§ **Exercise details**:
Gather all lines in the records below that include the word "pink".

══ Records

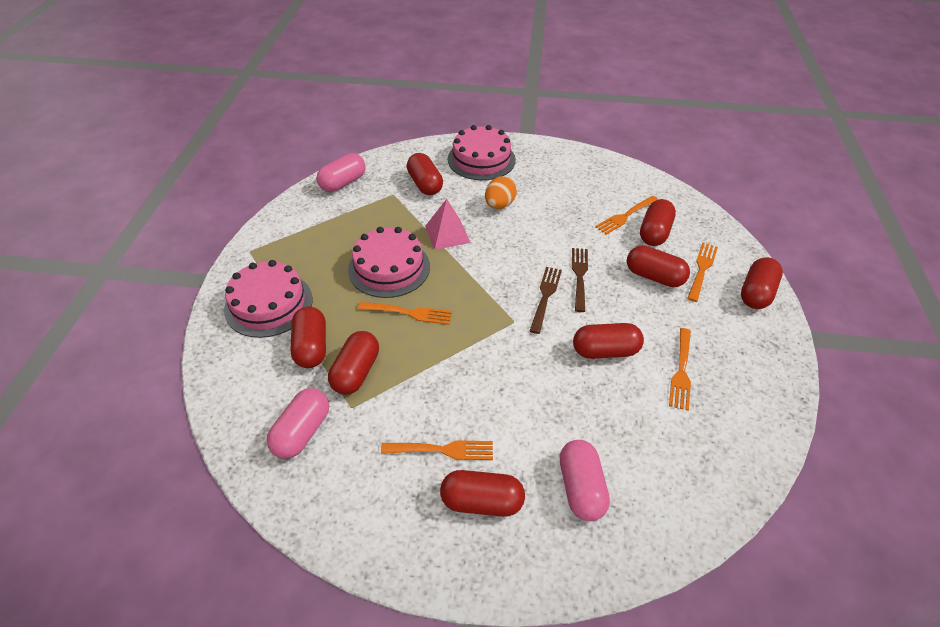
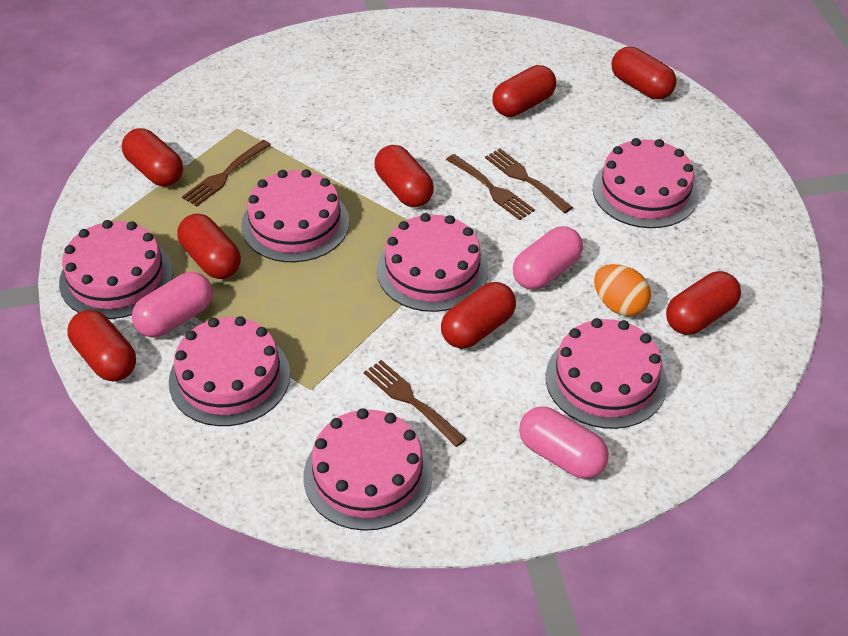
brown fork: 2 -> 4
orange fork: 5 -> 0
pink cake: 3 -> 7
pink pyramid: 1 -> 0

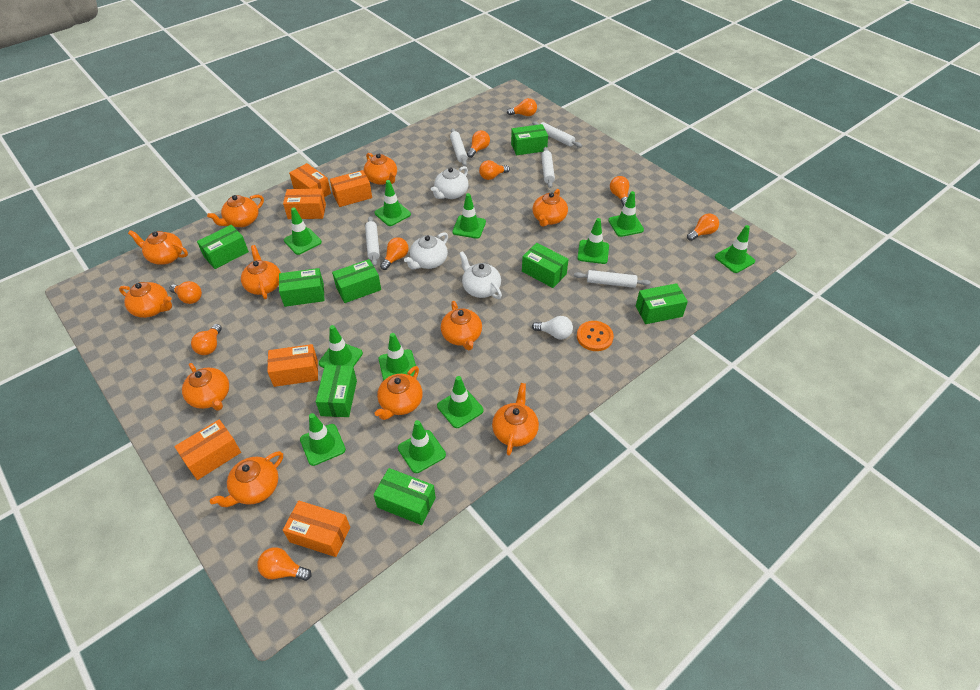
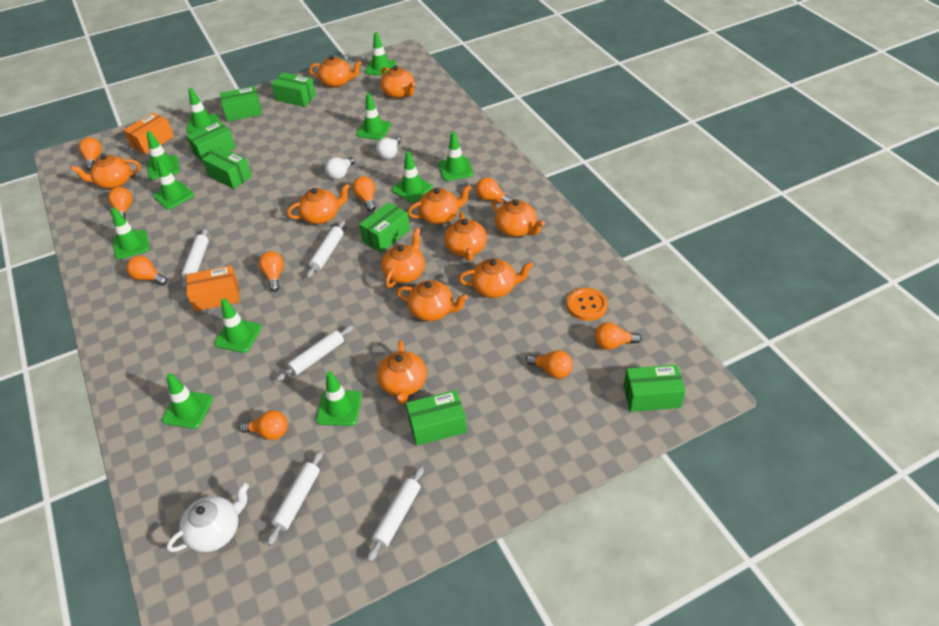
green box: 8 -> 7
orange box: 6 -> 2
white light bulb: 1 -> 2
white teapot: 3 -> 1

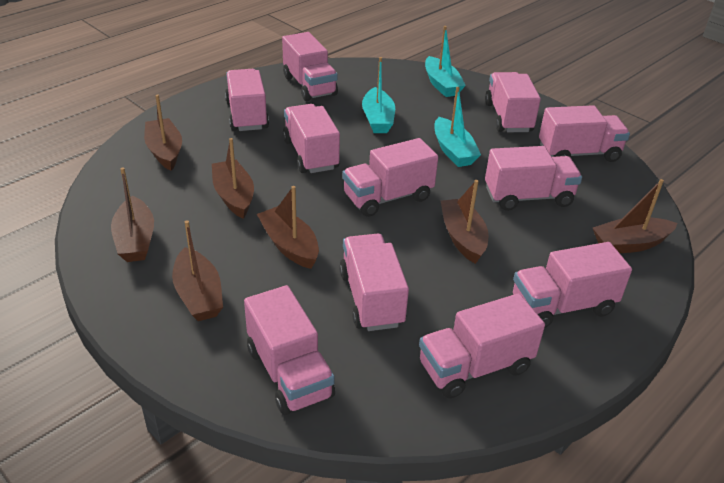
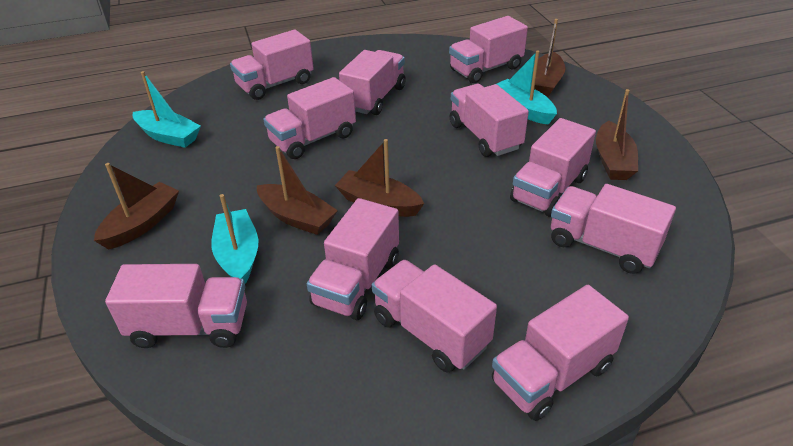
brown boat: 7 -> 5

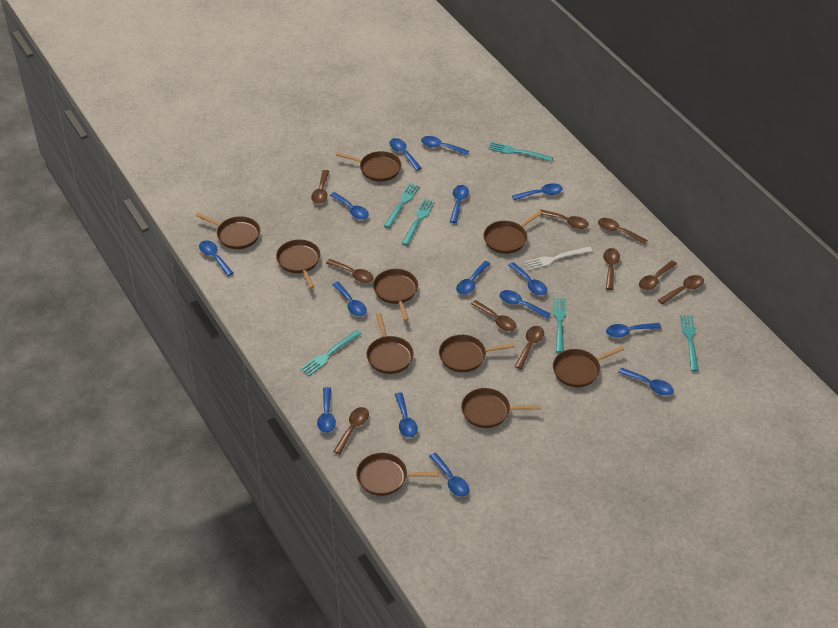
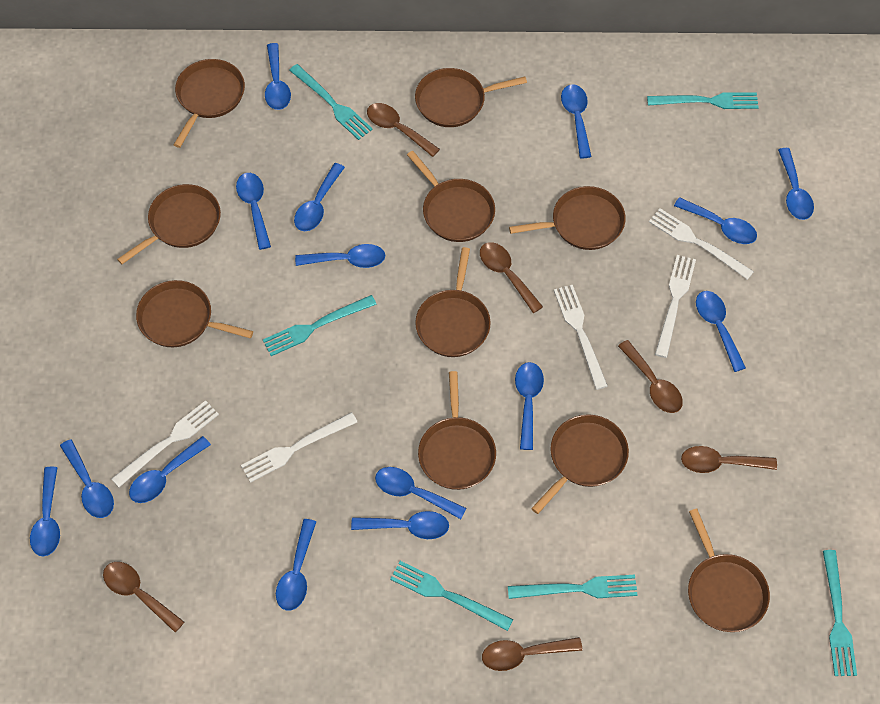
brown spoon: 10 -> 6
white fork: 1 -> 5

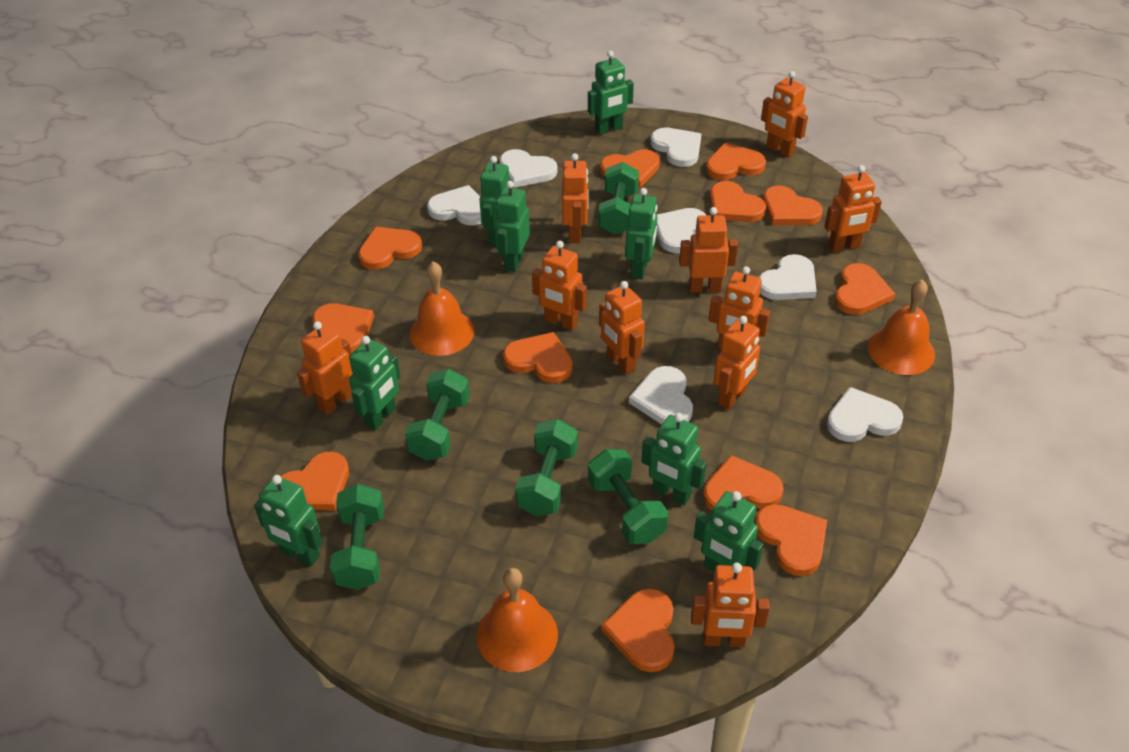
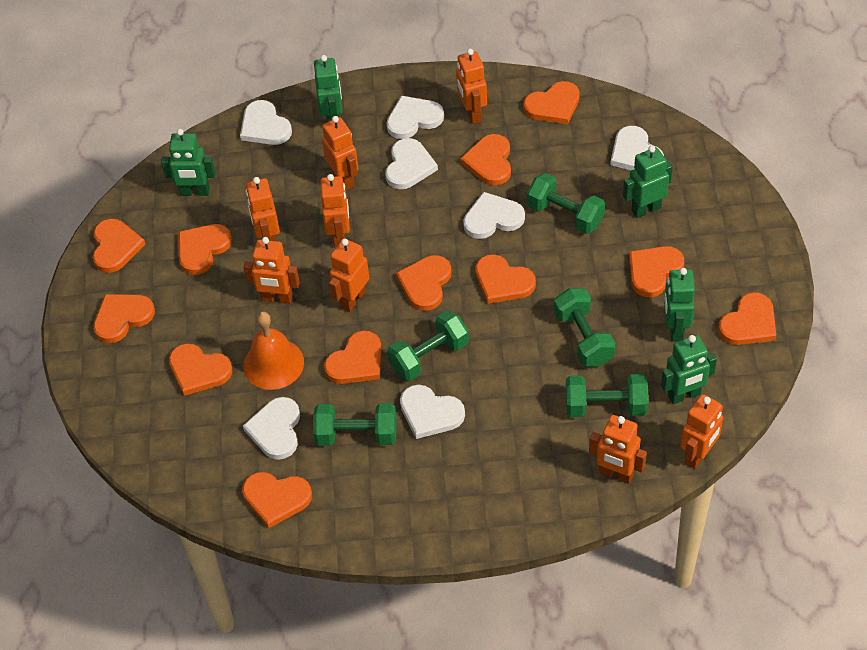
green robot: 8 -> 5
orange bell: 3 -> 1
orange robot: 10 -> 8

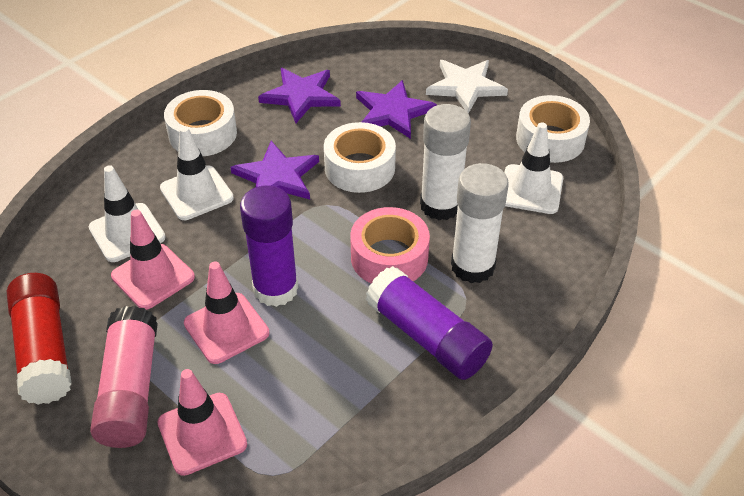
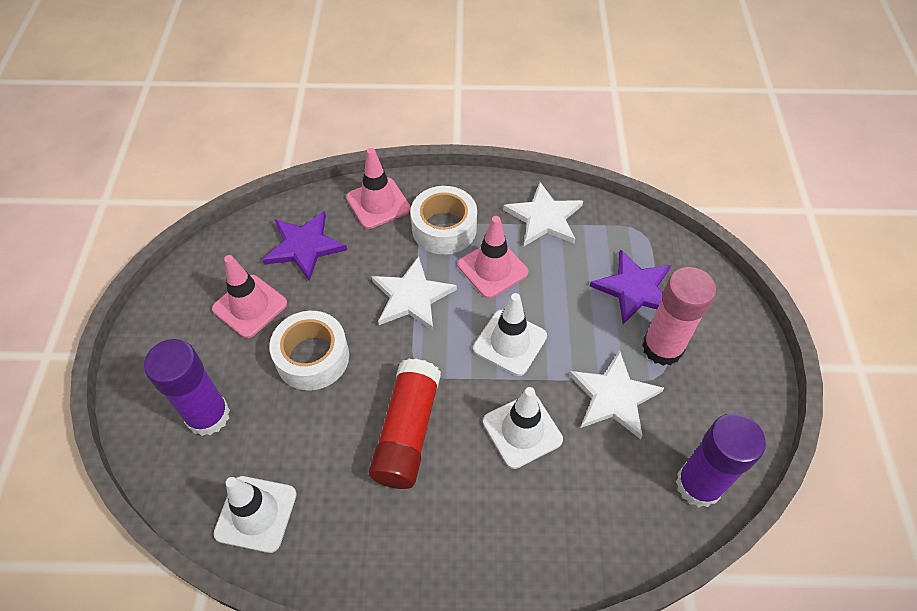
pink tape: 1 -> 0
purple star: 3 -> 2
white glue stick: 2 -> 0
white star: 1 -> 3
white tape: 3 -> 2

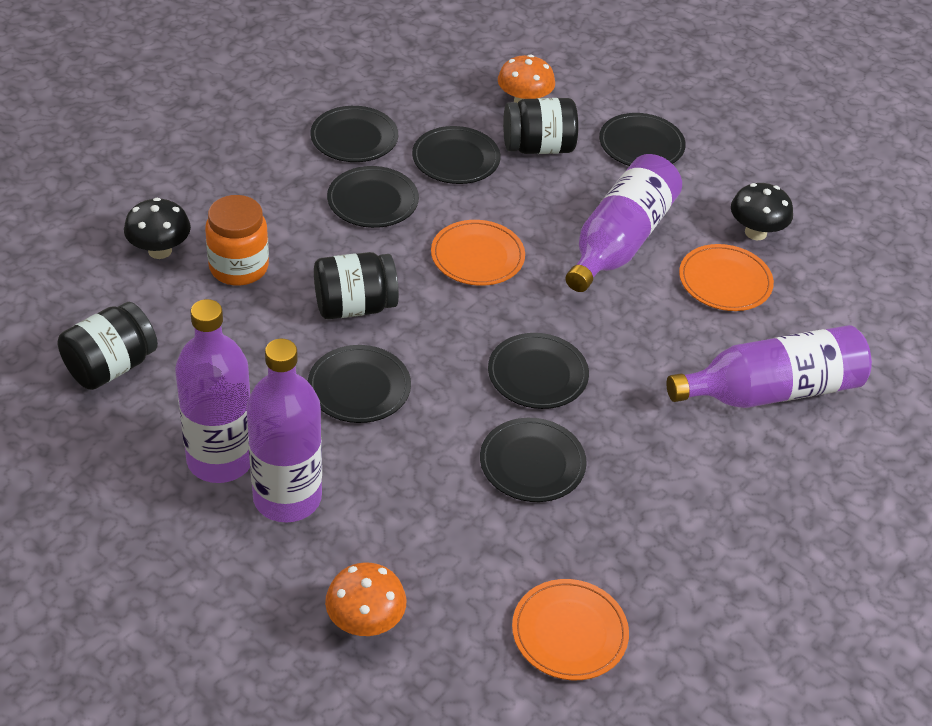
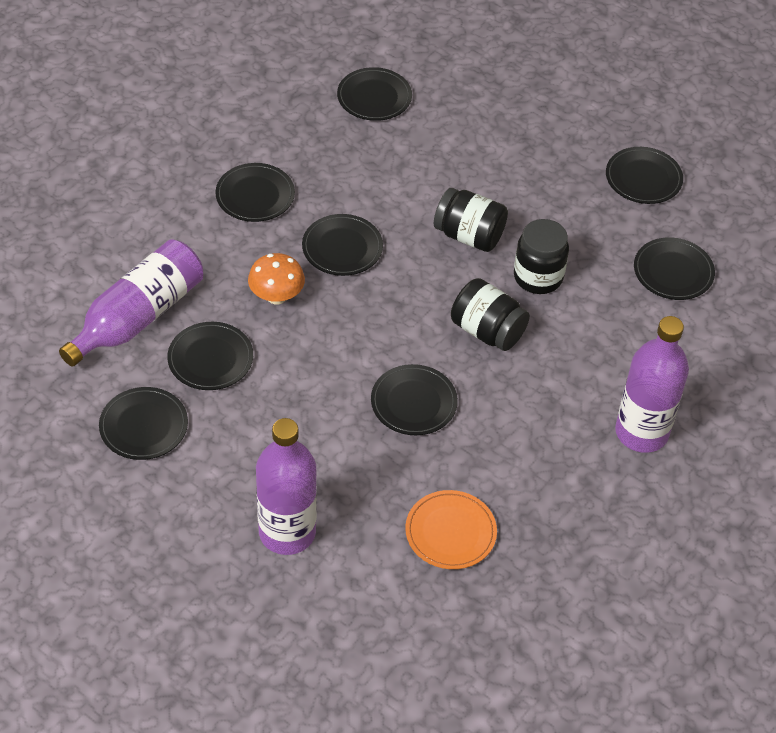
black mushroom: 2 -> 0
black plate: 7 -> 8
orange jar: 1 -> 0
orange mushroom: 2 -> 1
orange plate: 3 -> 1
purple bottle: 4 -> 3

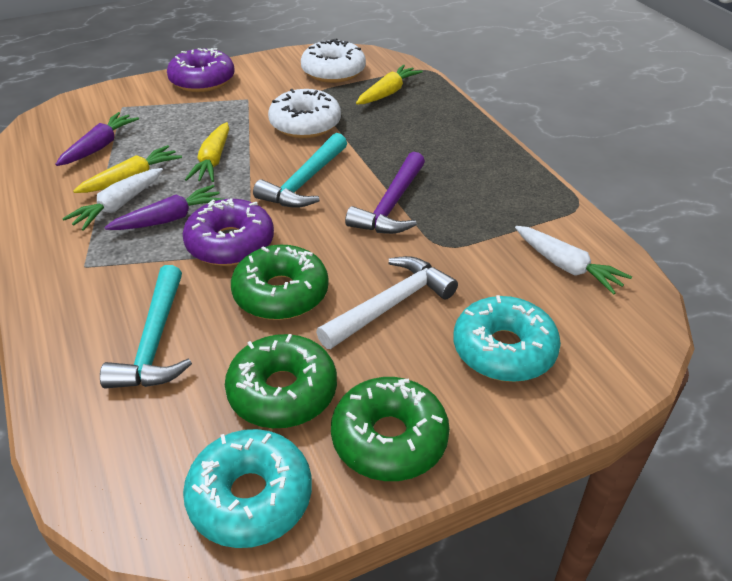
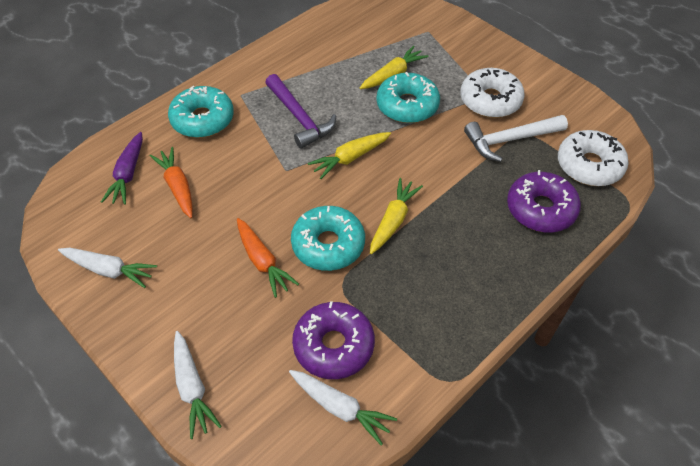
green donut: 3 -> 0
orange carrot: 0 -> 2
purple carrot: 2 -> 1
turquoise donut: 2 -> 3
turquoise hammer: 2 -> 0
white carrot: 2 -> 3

════

§ **Answer box**:
pink cake: 3 -> 7
pink pyramid: 1 -> 0
pink tape: 1 -> 0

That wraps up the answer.